Task to complete
In the records that follow, locate every line with "cone" and extract it.

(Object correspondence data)

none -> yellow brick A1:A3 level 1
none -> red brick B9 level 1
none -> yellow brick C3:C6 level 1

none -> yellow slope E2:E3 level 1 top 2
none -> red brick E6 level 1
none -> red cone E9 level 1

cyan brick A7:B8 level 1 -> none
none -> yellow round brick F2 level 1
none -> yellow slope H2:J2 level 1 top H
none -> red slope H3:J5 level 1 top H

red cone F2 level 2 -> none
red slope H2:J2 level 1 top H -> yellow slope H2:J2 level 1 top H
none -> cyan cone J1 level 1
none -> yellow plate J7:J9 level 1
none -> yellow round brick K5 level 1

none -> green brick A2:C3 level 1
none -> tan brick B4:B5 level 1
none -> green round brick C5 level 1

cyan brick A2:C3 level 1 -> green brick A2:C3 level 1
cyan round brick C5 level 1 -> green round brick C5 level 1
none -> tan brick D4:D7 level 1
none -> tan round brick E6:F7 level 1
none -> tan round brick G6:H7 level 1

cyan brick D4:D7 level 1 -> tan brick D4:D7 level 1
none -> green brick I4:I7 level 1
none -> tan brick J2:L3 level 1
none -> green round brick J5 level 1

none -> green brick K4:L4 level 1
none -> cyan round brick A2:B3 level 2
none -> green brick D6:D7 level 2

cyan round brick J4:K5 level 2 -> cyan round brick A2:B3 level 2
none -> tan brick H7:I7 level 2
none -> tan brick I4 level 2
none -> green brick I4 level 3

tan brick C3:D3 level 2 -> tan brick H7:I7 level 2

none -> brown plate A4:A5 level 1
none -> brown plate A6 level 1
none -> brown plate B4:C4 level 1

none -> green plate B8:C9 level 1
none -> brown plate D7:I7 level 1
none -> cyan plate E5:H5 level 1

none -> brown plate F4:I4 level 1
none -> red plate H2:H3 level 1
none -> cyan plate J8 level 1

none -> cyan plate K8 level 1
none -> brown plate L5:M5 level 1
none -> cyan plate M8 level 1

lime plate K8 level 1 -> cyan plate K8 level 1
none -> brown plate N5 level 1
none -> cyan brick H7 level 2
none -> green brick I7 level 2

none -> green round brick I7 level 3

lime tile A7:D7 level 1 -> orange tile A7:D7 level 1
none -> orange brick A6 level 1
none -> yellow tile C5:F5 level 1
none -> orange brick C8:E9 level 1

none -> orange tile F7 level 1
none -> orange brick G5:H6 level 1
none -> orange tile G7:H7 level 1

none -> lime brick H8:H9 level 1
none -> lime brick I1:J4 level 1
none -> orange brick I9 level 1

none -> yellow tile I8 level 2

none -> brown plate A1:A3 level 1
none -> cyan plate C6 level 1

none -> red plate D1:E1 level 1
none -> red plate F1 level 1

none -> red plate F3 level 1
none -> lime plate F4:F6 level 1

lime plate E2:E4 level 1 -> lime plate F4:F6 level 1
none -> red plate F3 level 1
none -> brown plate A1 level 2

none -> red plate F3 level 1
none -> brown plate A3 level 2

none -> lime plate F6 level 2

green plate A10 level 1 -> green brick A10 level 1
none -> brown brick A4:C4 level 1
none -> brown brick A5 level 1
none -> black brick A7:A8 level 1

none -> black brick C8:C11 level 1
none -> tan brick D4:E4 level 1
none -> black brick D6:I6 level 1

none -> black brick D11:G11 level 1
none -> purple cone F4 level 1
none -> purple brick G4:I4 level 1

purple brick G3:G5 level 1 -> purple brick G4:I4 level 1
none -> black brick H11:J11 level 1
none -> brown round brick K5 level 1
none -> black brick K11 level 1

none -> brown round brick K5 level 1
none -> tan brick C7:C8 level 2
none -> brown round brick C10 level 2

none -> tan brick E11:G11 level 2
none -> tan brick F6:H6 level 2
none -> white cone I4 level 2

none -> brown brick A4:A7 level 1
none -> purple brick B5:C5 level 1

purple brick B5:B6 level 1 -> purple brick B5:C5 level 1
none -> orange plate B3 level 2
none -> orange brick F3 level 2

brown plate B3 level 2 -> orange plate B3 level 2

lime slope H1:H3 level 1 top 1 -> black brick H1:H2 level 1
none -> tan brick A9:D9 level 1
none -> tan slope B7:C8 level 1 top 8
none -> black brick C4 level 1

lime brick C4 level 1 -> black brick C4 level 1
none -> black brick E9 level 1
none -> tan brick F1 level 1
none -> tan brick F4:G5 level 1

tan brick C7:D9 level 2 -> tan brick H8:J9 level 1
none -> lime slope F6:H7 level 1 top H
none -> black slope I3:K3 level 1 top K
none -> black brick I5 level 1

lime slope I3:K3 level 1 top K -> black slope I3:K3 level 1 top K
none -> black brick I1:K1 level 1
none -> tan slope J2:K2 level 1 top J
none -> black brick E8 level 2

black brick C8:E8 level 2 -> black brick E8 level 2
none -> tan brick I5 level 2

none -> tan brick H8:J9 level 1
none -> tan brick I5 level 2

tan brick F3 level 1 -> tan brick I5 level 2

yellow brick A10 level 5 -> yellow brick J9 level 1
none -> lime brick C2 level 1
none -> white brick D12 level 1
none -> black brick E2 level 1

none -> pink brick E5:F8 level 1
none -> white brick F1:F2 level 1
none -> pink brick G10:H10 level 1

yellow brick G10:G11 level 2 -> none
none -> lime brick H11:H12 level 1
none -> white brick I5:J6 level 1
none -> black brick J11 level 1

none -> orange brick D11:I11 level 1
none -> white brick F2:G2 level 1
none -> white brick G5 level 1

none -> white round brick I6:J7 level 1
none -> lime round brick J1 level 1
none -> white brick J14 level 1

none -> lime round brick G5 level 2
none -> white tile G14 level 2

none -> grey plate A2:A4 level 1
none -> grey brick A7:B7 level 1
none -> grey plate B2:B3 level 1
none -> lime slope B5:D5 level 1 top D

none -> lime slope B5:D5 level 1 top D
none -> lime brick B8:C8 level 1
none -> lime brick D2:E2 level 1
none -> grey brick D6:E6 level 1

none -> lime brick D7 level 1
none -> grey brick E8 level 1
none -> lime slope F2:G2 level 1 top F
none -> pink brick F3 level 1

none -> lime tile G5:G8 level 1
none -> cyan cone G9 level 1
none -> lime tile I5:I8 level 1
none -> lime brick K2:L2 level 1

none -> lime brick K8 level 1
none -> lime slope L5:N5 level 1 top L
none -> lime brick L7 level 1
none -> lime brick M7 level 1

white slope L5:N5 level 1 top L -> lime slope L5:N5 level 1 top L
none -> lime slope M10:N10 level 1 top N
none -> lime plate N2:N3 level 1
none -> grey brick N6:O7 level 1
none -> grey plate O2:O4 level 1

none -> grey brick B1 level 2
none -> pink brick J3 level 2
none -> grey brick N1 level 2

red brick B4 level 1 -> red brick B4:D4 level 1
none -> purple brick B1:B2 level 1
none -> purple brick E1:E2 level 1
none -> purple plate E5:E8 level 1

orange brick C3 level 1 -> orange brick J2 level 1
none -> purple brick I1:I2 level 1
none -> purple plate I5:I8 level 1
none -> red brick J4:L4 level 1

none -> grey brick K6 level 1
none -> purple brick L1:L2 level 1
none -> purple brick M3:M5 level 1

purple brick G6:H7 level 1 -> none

Task solution
none -> red cone E9 level 1
red cone F2 level 2 -> none
none -> cyan cone J1 level 1
none -> purple cone F4 level 1
none -> white cone I4 level 2
none -> cyan cone G9 level 1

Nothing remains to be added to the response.